### What is required
In this data, count the lines in which "size" appears and give only that number.

### Source data

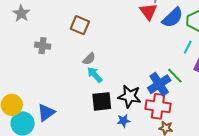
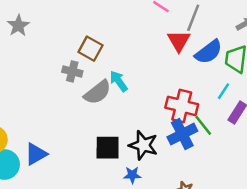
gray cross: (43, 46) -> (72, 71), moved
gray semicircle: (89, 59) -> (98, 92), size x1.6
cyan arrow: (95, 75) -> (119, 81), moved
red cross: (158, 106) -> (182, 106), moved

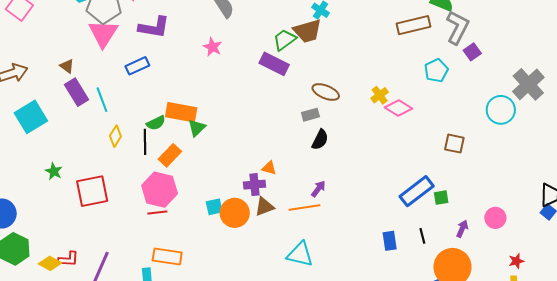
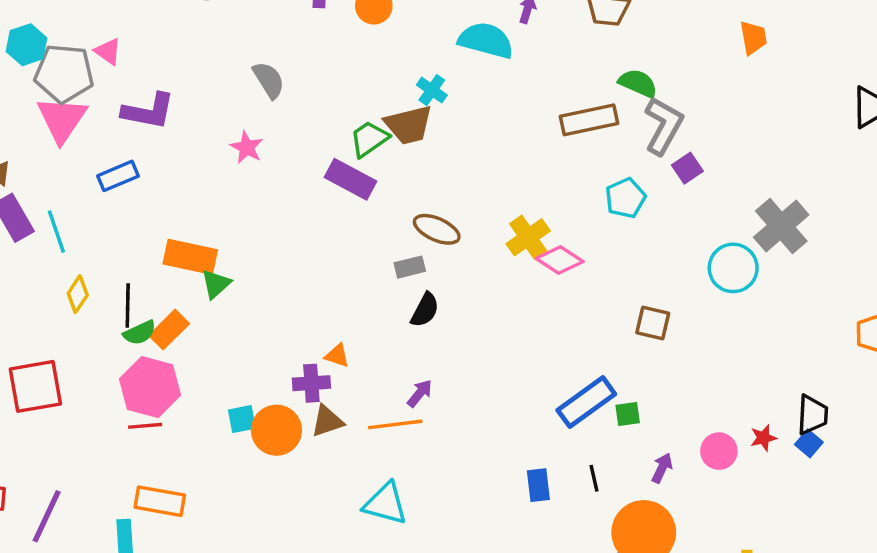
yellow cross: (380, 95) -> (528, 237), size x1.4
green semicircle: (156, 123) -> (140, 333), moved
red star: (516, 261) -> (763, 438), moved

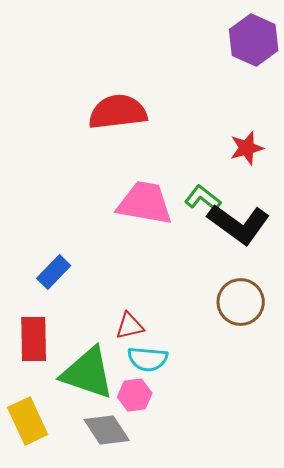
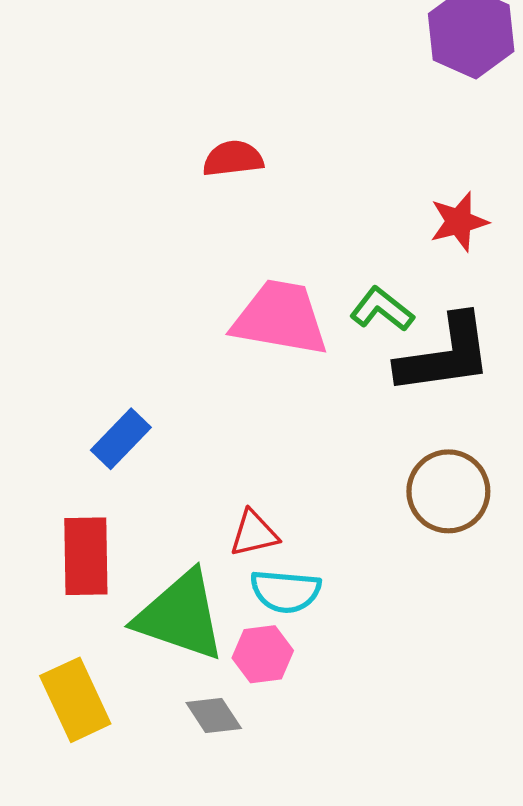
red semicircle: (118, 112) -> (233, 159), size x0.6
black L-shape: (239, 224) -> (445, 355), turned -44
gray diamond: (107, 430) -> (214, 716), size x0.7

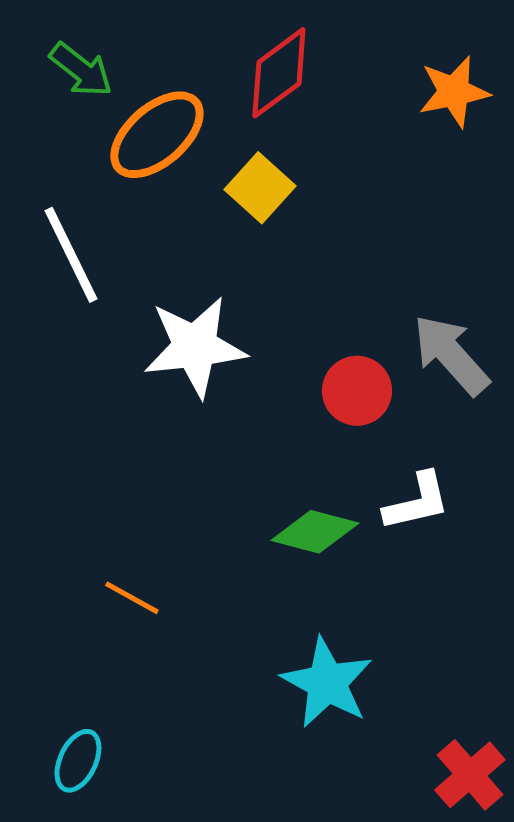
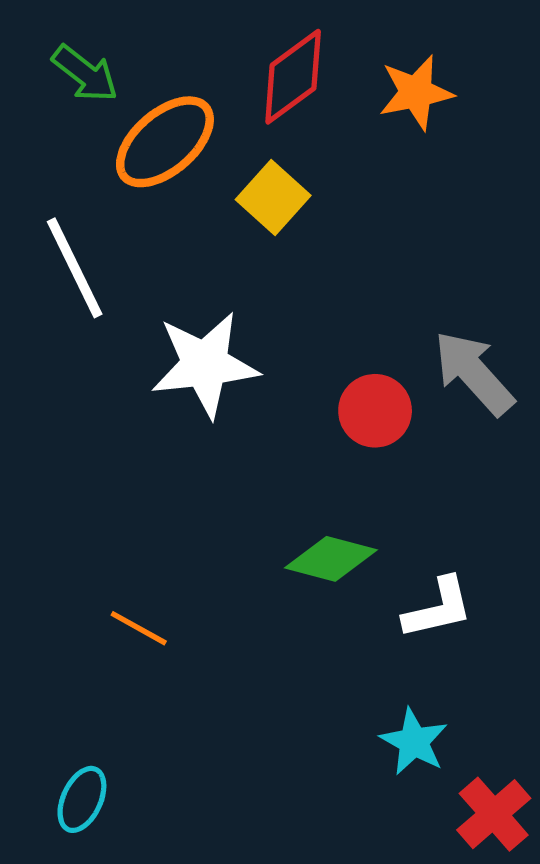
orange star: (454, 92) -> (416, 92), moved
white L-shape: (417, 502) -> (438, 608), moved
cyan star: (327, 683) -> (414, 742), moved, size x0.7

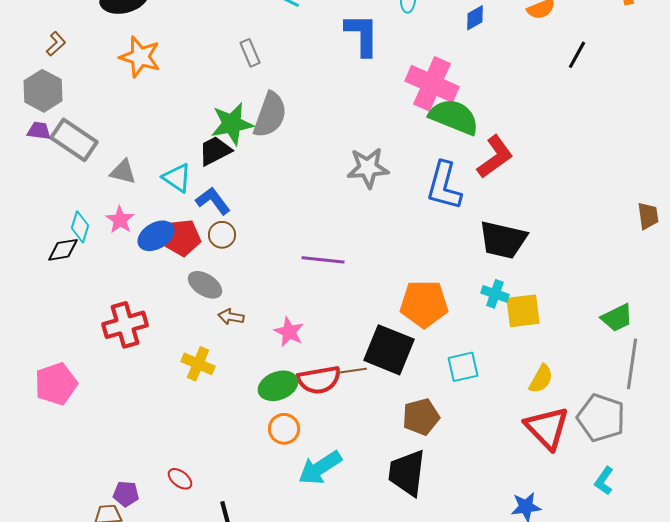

--

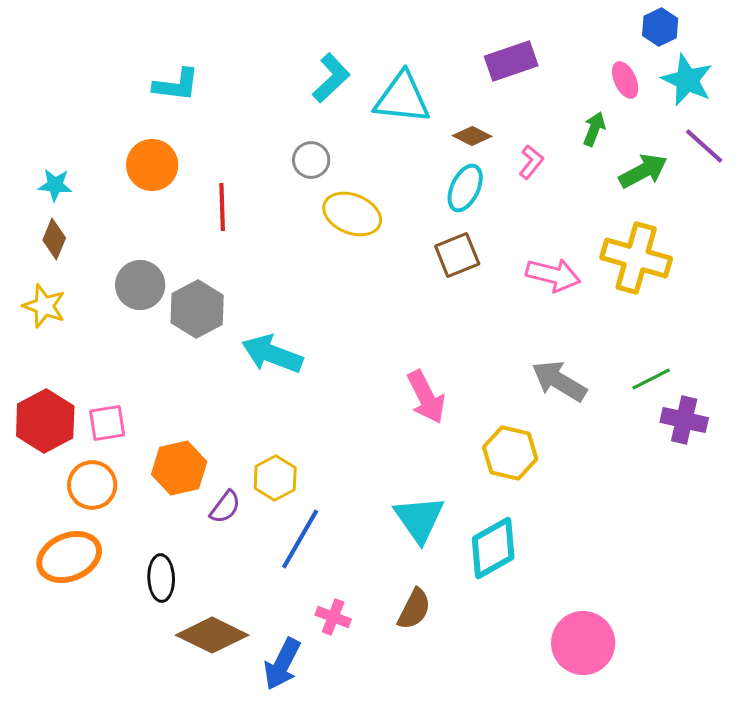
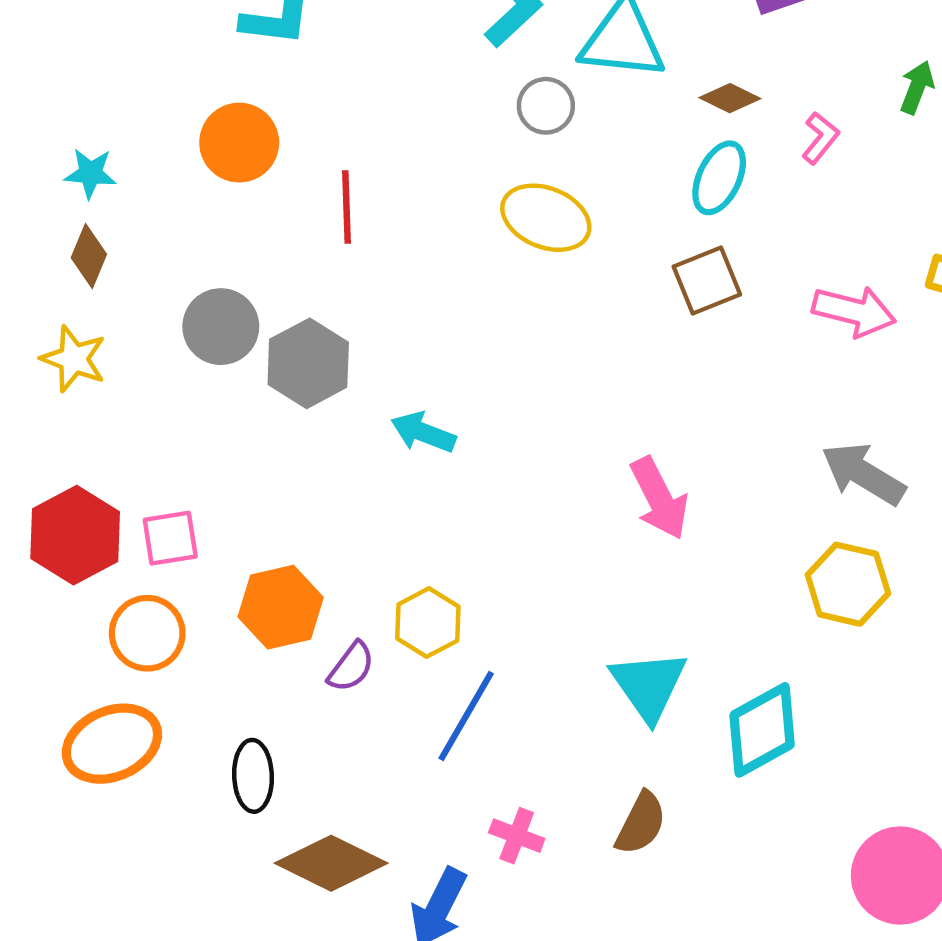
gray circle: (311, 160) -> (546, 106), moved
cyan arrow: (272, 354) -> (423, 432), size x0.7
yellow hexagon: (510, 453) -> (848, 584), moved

...

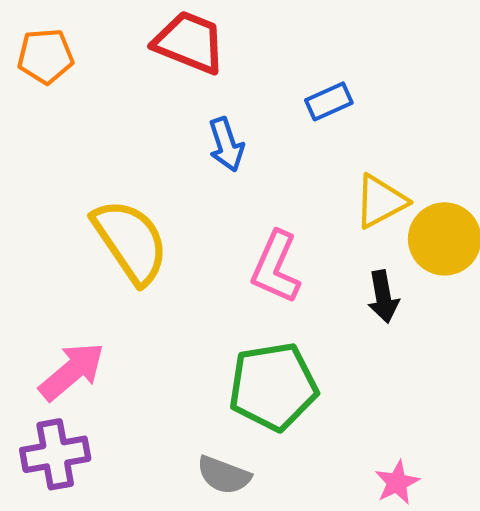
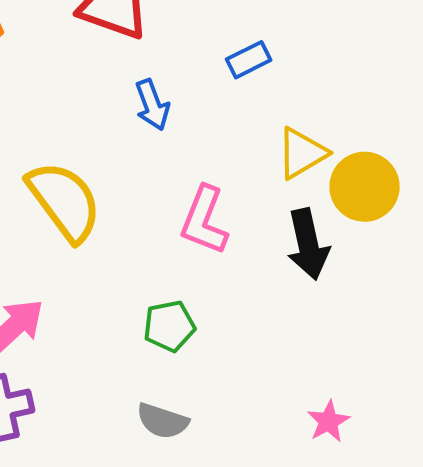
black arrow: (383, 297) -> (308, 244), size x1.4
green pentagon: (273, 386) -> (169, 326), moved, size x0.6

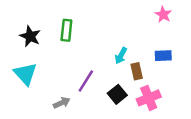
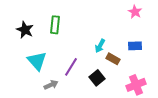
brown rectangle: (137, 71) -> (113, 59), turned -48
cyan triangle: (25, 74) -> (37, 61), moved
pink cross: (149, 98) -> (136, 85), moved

### Response area
8